## Exercise instructions
Set out the listing word for word. End with the line that contains "C201: 6.8uF (GND, VA) -> none".

-------------------------

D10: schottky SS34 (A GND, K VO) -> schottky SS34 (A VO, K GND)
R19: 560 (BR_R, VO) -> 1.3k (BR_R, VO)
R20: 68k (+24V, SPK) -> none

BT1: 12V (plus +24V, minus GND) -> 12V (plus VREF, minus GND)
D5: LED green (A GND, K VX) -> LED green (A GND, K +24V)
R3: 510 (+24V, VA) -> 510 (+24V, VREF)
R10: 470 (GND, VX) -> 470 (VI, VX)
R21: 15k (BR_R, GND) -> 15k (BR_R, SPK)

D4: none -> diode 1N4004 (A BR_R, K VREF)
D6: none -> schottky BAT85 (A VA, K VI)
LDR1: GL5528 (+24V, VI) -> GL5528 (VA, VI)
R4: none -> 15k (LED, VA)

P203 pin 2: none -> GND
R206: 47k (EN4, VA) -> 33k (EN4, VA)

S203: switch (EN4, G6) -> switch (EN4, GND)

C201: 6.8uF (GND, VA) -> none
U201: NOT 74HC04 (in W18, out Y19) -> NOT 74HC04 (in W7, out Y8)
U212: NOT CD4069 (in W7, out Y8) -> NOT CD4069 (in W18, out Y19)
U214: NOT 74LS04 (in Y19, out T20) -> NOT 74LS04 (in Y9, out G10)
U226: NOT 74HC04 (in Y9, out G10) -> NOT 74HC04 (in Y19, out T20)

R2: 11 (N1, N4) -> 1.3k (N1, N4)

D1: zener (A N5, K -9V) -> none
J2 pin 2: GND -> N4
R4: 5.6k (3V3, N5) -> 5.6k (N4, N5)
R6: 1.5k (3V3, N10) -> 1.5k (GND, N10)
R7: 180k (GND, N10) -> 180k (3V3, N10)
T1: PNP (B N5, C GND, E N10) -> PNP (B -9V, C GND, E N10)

-------------------------

## Task answer
D10: schottky SS34 (A GND, K VO) -> schottky SS34 (A VO, K GND)
R19: 560 (BR_R, VO) -> 1.3k (BR_R, VO)
R20: 68k (+24V, SPK) -> none

BT1: 12V (plus +24V, minus GND) -> 12V (plus VREF, minus GND)
D5: LED green (A GND, K VX) -> LED green (A GND, K +24V)
R3: 510 (+24V, VA) -> 510 (+24V, VREF)
R10: 470 (GND, VX) -> 470 (VI, VX)
R21: 15k (BR_R, GND) -> 15k (BR_R, SPK)

D4: none -> diode 1N4004 (A BR_R, K VREF)
D6: none -> schottky BAT85 (A VA, K VI)
LDR1: GL5528 (+24V, VI) -> GL5528 (VA, VI)
R4: none -> 15k (LED, VA)

P203 pin 2: none -> GND
R206: 47k (EN4, VA) -> 33k (EN4, VA)

S203: switch (EN4, G6) -> switch (EN4, GND)

C201: 6.8uF (GND, VA) -> none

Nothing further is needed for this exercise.